* [Exercise] Set down, word for word, every line of the listing below, starting with the one that contains "(238, 241) = (307, 187): blue" and ending with the final line. Include nothing else.

* [Entries supplied]
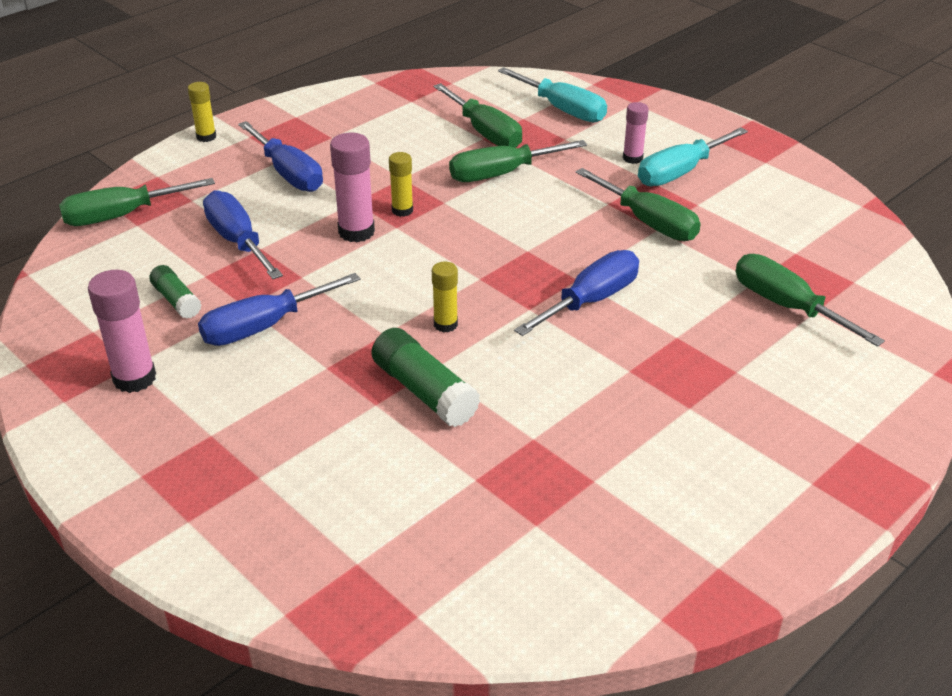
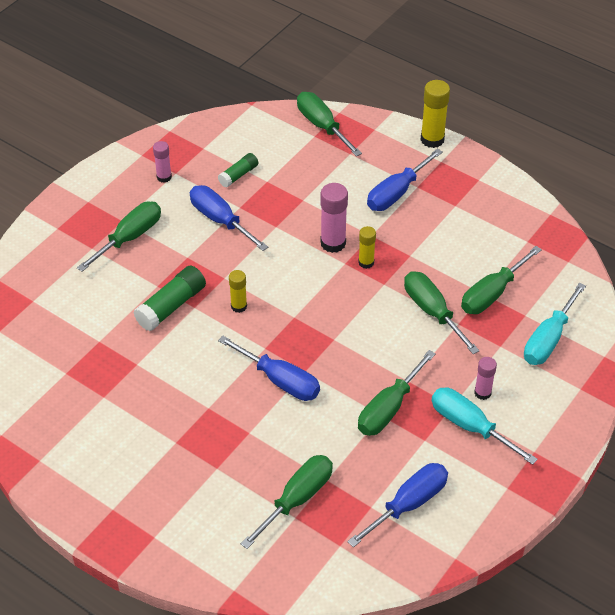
camera: 80 degrees right, 10 degrees up
(134, 378) = (164, 177): pink glue stick -> pink glue stick, size x0.61
(206, 137) = (432, 139): yellow glue stick -> yellow glue stick, size x1.64
(238, 241) = (307, 187): blue screwdriver -> blue screwdriver (409, 504)
(256, 427) = (130, 237): none -> green screwdriver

* [Reply to the exercise]
(238, 241) = (307, 187): blue screwdriver -> blue screwdriver (409, 504)
(256, 427) = (130, 237): none -> green screwdriver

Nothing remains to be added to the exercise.